TASK: The entries below should be set down again exactly, with every picture left out.
----- EXCERPTED DATA
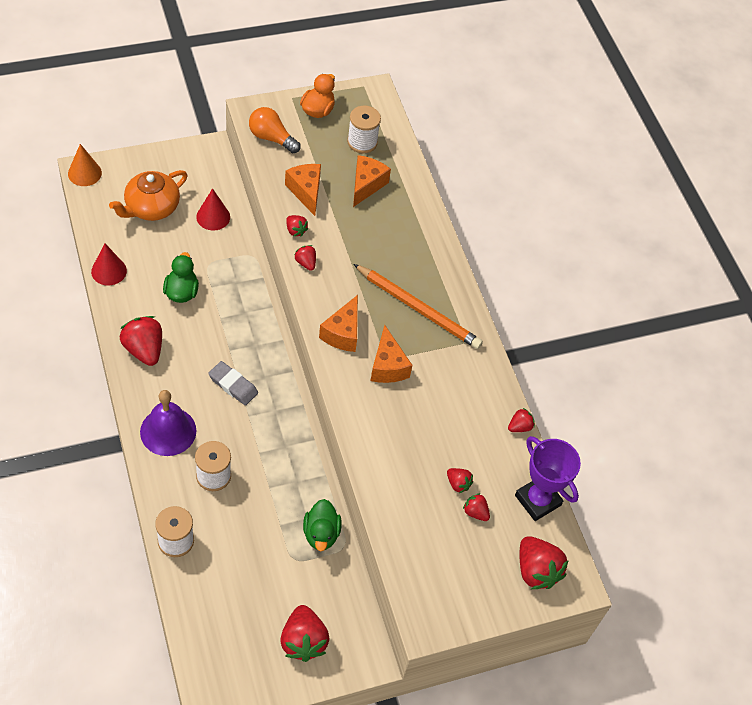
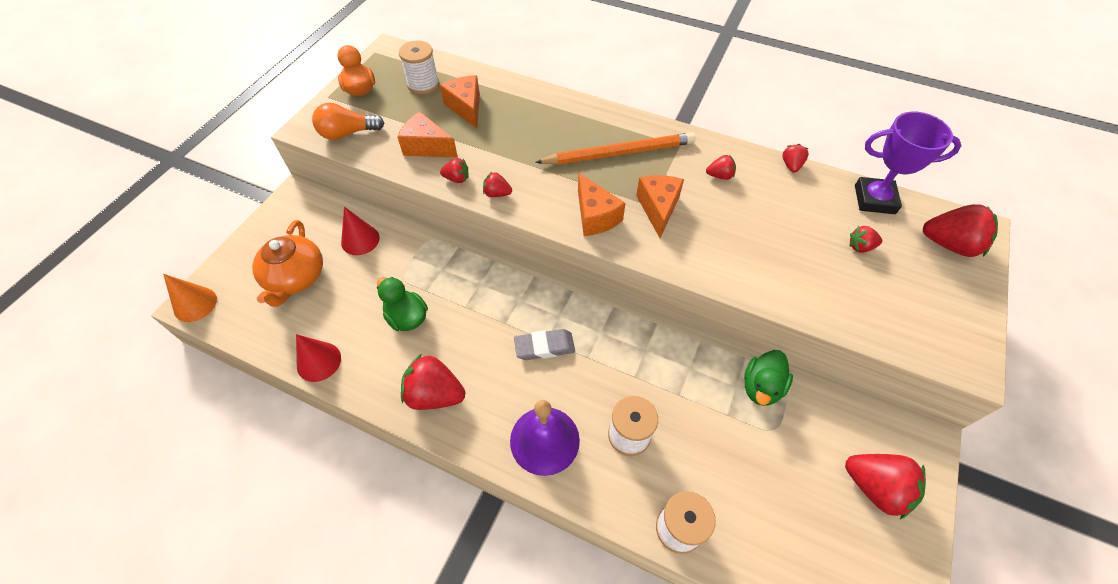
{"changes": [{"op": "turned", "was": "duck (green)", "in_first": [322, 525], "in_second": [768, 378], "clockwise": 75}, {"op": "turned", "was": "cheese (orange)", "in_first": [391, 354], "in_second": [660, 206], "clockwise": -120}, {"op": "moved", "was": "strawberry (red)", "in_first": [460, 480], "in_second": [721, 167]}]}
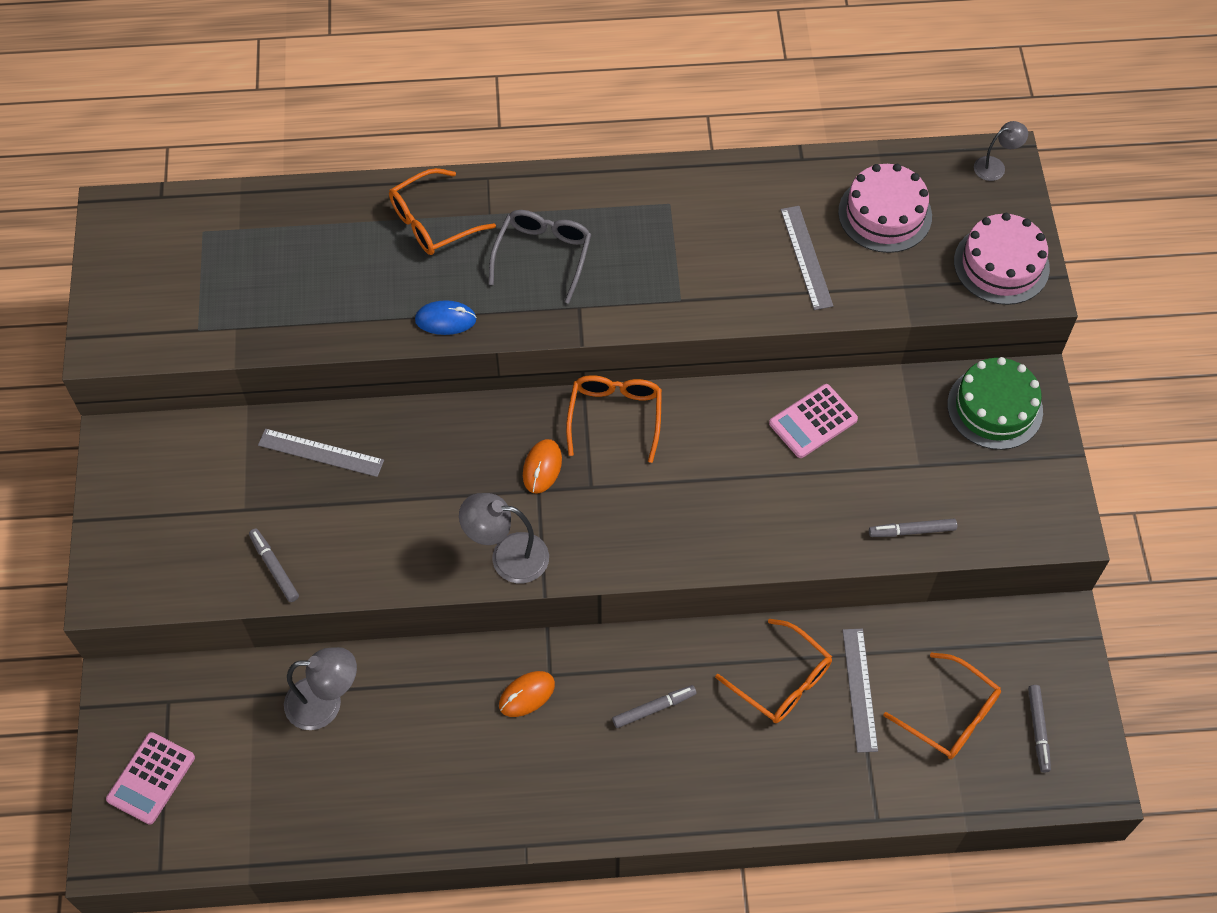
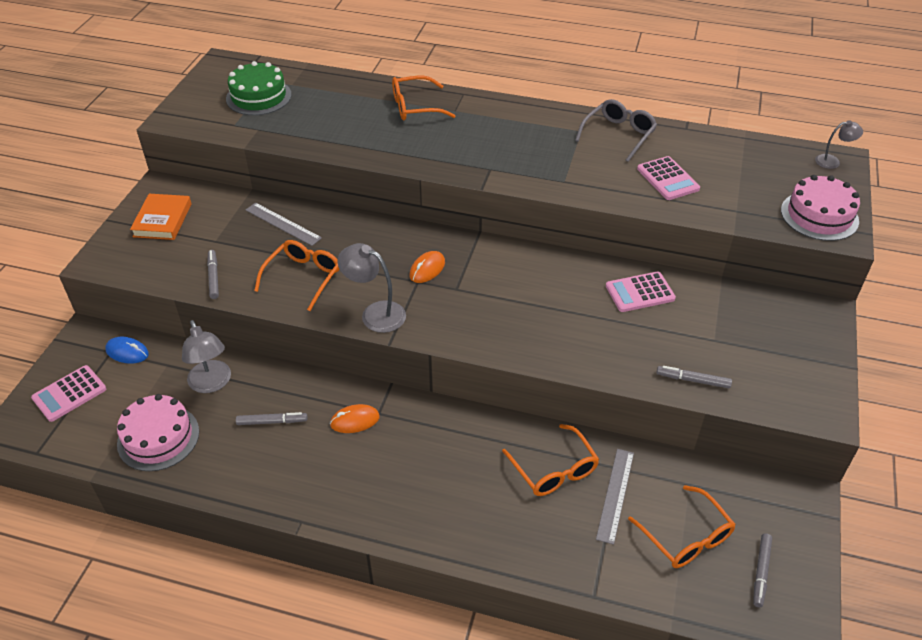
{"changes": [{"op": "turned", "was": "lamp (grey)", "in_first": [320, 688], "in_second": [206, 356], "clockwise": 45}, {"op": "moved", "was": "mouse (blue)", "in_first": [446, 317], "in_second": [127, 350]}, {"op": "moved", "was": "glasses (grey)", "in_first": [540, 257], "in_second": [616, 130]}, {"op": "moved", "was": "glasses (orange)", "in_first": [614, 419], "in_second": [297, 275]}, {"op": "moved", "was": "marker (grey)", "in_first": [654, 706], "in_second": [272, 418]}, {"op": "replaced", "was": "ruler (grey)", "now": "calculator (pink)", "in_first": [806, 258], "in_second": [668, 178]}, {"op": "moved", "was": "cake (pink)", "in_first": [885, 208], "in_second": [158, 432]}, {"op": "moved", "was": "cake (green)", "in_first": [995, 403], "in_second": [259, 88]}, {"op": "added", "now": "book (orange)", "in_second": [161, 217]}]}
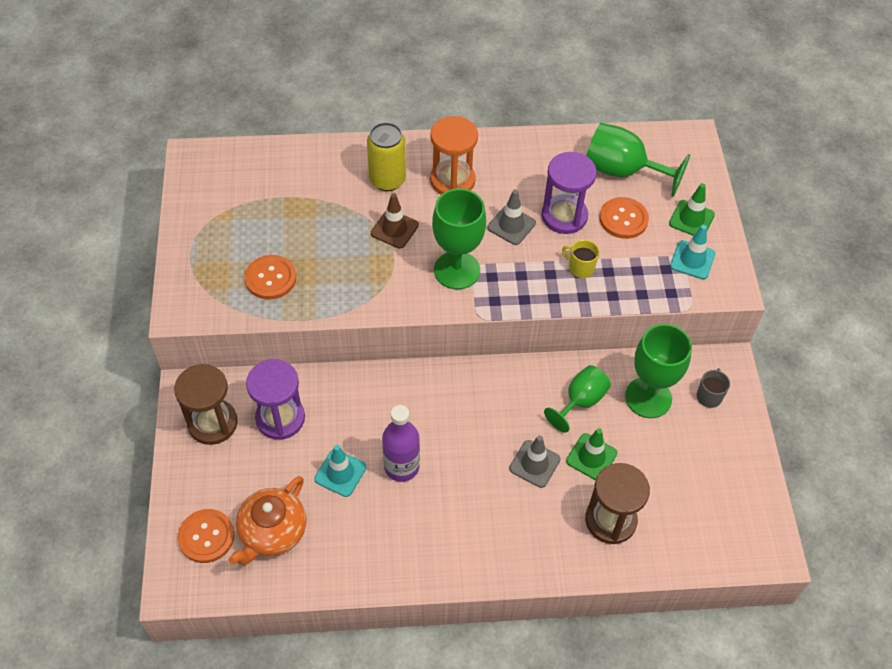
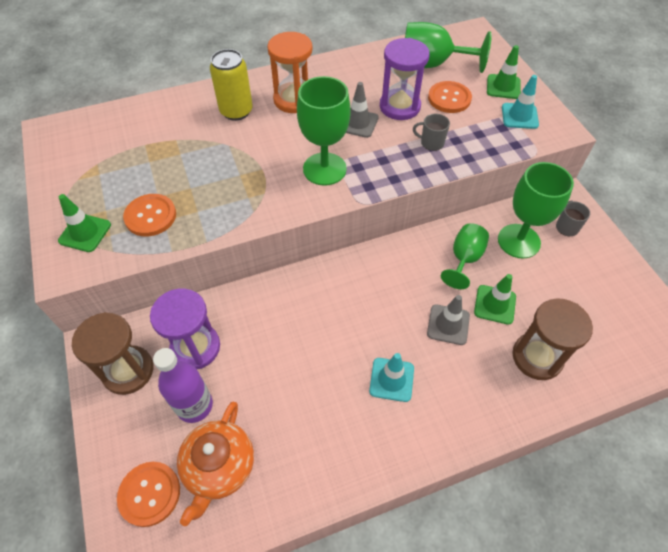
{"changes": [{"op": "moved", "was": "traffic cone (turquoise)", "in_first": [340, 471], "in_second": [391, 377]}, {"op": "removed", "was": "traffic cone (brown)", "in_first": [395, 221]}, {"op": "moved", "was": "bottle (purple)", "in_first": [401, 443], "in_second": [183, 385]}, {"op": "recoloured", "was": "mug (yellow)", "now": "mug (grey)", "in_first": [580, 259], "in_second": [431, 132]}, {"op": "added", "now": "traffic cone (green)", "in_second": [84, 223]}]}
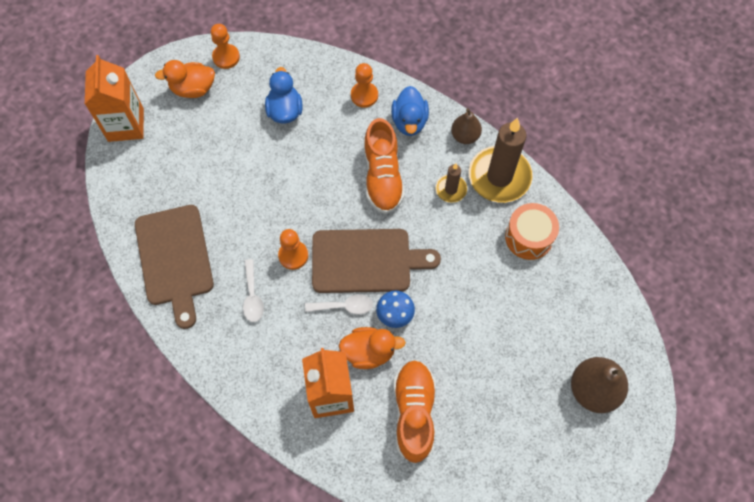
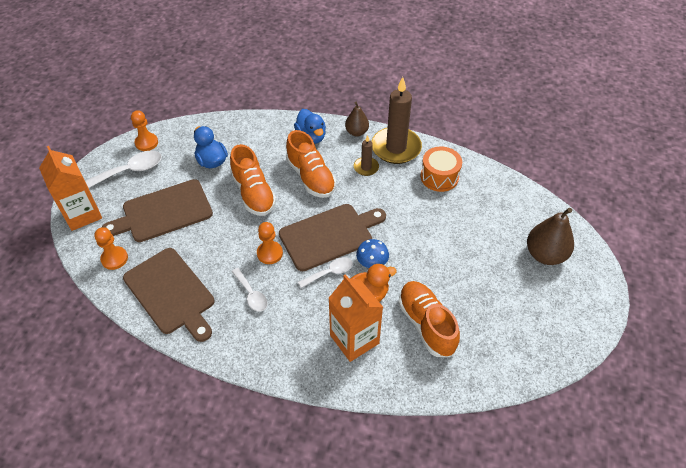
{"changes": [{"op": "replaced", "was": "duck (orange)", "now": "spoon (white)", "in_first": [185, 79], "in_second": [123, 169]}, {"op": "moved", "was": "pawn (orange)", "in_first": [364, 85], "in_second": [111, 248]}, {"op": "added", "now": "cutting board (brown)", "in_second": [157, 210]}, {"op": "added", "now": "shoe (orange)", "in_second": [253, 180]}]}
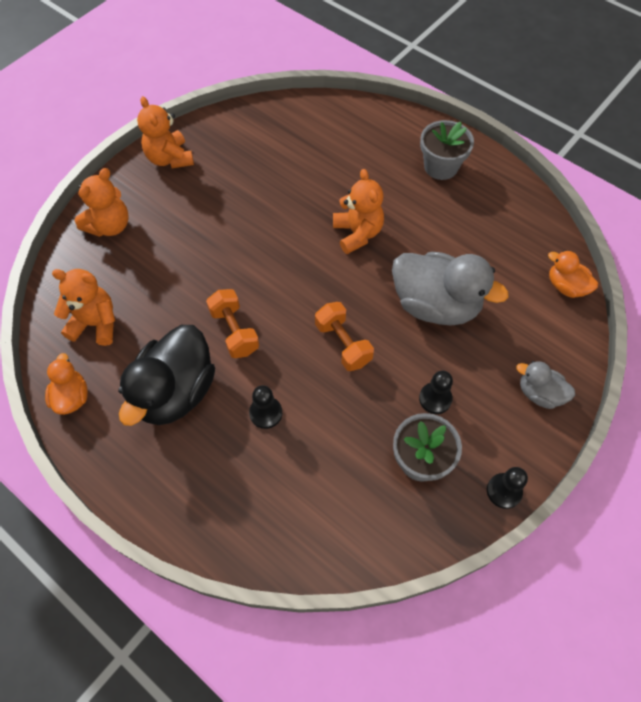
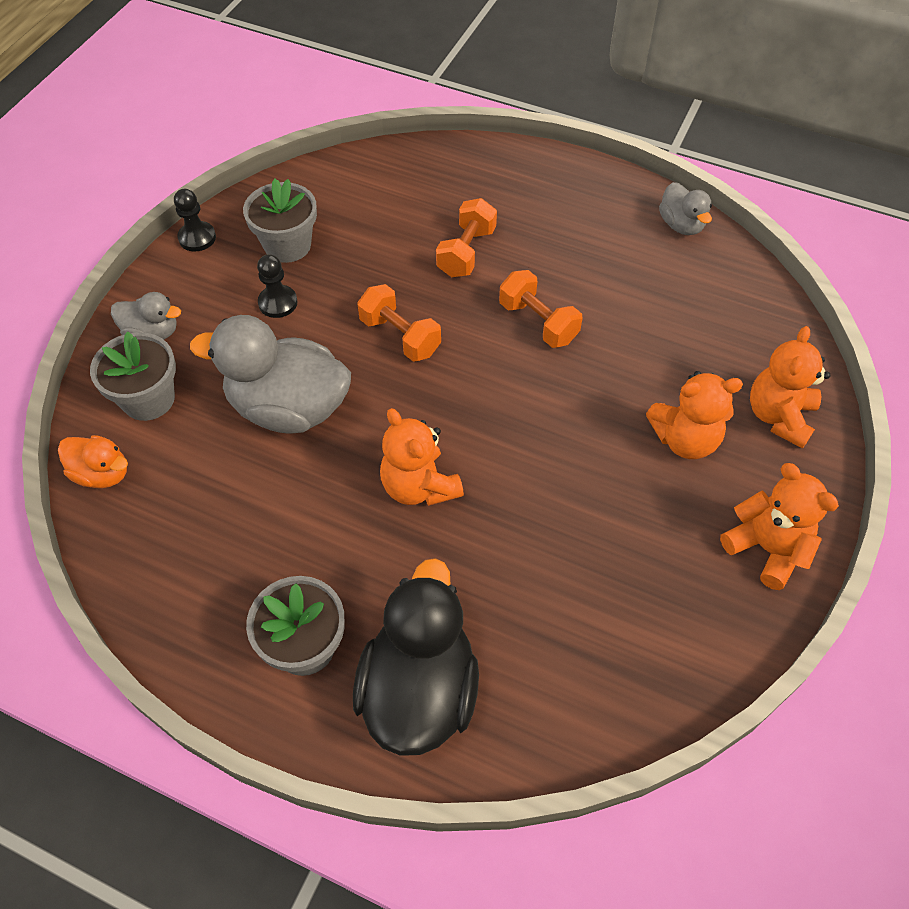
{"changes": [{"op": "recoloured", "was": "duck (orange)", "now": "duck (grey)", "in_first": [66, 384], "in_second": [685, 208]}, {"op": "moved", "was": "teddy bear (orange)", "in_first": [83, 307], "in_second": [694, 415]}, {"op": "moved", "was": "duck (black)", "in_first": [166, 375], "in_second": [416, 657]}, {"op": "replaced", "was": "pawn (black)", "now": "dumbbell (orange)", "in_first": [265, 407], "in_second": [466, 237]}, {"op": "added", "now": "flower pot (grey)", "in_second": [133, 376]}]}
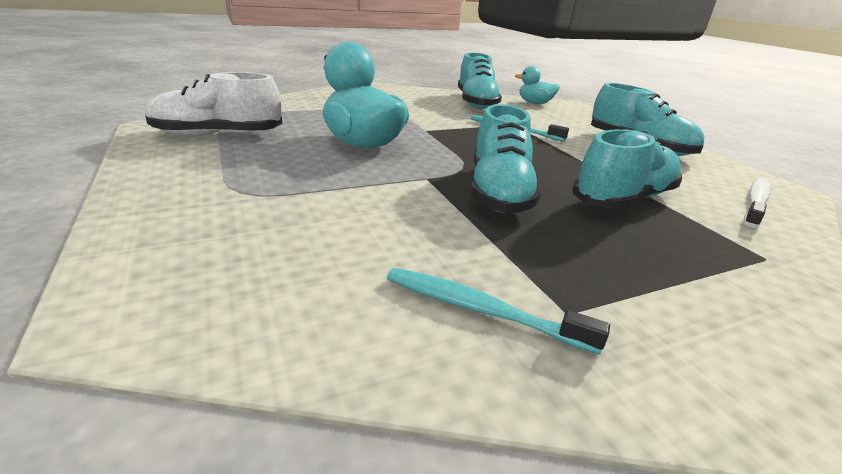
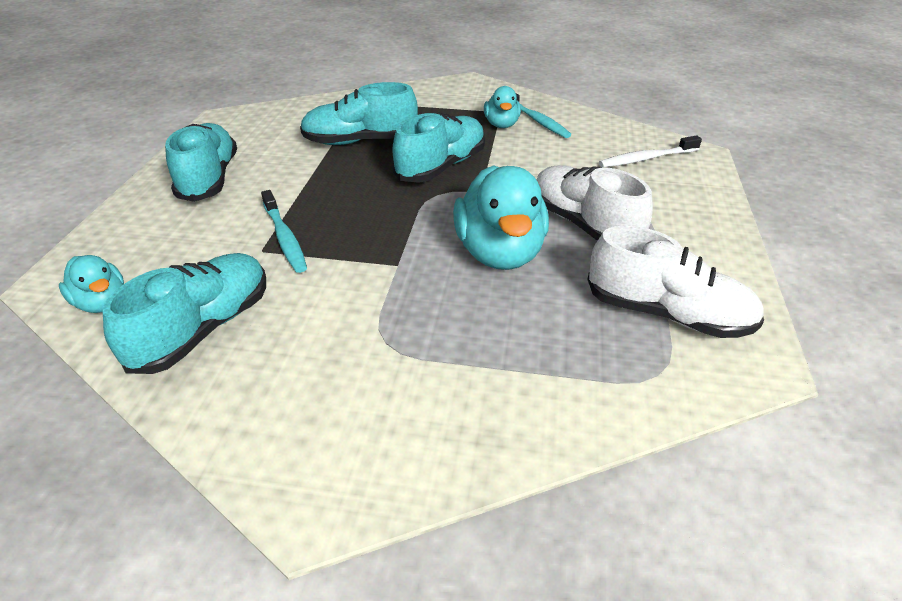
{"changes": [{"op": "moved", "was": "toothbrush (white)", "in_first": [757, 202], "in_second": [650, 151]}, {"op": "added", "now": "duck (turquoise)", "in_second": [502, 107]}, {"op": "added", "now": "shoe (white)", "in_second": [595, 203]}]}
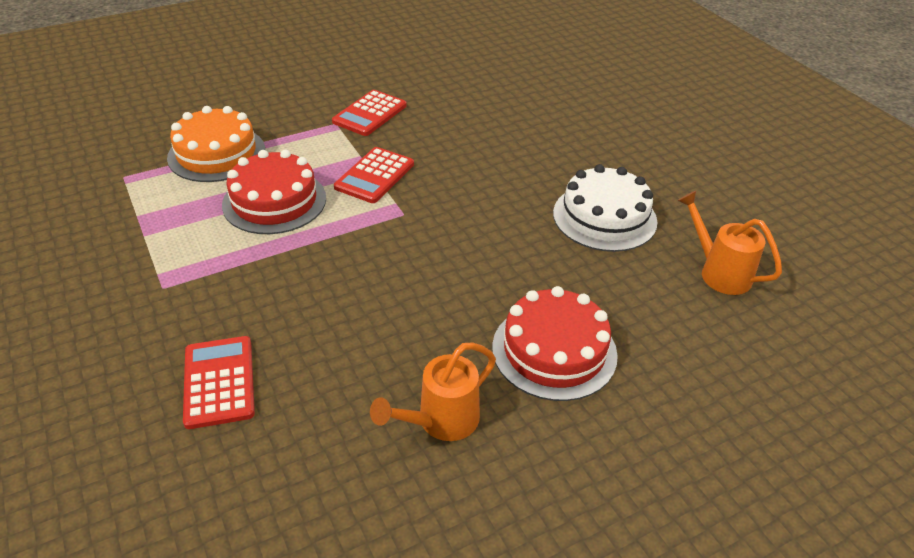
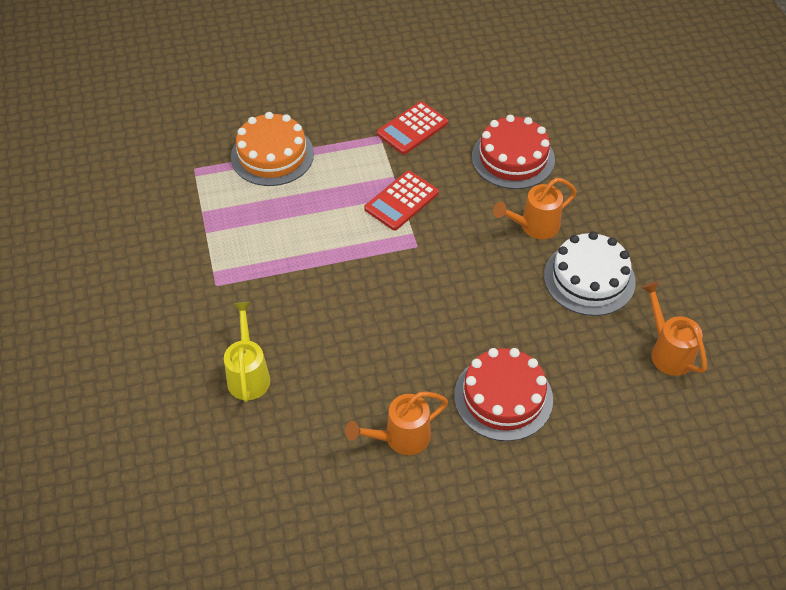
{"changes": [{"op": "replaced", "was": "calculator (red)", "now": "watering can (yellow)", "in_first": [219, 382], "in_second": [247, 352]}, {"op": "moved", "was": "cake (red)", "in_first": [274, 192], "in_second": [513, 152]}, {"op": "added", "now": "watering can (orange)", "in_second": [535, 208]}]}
----------
ANSWER:
{"changes": [{"op": "turned", "was": "duck (green)", "in_first": [322, 525], "in_second": [768, 378], "clockwise": 75}, {"op": "turned", "was": "cheese (orange)", "in_first": [391, 354], "in_second": [660, 206], "clockwise": -120}, {"op": "moved", "was": "strawberry (red)", "in_first": [460, 480], "in_second": [721, 167]}]}
{"changes": [{"op": "turned", "was": "lamp (grey)", "in_first": [320, 688], "in_second": [206, 356], "clockwise": 45}, {"op": "moved", "was": "mouse (blue)", "in_first": [446, 317], "in_second": [127, 350]}, {"op": "moved", "was": "glasses (grey)", "in_first": [540, 257], "in_second": [616, 130]}, {"op": "moved", "was": "glasses (orange)", "in_first": [614, 419], "in_second": [297, 275]}, {"op": "moved", "was": "marker (grey)", "in_first": [654, 706], "in_second": [272, 418]}, {"op": "replaced", "was": "ruler (grey)", "now": "calculator (pink)", "in_first": [806, 258], "in_second": [668, 178]}, {"op": "moved", "was": "cake (pink)", "in_first": [885, 208], "in_second": [158, 432]}, {"op": "moved", "was": "cake (green)", "in_first": [995, 403], "in_second": [259, 88]}, {"op": "added", "now": "book (orange)", "in_second": [161, 217]}]}
{"changes": [{"op": "moved", "was": "traffic cone (turquoise)", "in_first": [340, 471], "in_second": [391, 377]}, {"op": "removed", "was": "traffic cone (brown)", "in_first": [395, 221]}, {"op": "moved", "was": "bottle (purple)", "in_first": [401, 443], "in_second": [183, 385]}, {"op": "recoloured", "was": "mug (yellow)", "now": "mug (grey)", "in_first": [580, 259], "in_second": [431, 132]}, {"op": "added", "now": "traffic cone (green)", "in_second": [84, 223]}]}
{"changes": [{"op": "replaced", "was": "duck (orange)", "now": "spoon (white)", "in_first": [185, 79], "in_second": [123, 169]}, {"op": "moved", "was": "pawn (orange)", "in_first": [364, 85], "in_second": [111, 248]}, {"op": "added", "now": "cutting board (brown)", "in_second": [157, 210]}, {"op": "added", "now": "shoe (orange)", "in_second": [253, 180]}]}
{"changes": [{"op": "recoloured", "was": "duck (orange)", "now": "duck (grey)", "in_first": [66, 384], "in_second": [685, 208]}, {"op": "moved", "was": "teddy bear (orange)", "in_first": [83, 307], "in_second": [694, 415]}, {"op": "moved", "was": "duck (black)", "in_first": [166, 375], "in_second": [416, 657]}, {"op": "replaced", "was": "pawn (black)", "now": "dumbbell (orange)", "in_first": [265, 407], "in_second": [466, 237]}, {"op": "added", "now": "flower pot (grey)", "in_second": [133, 376]}]}
{"changes": [{"op": "moved", "was": "toothbrush (white)", "in_first": [757, 202], "in_second": [650, 151]}, {"op": "added", "now": "duck (turquoise)", "in_second": [502, 107]}, {"op": "added", "now": "shoe (white)", "in_second": [595, 203]}]}
{"changes": [{"op": "replaced", "was": "calculator (red)", "now": "watering can (yellow)", "in_first": [219, 382], "in_second": [247, 352]}, {"op": "moved", "was": "cake (red)", "in_first": [274, 192], "in_second": [513, 152]}, {"op": "added", "now": "watering can (orange)", "in_second": [535, 208]}]}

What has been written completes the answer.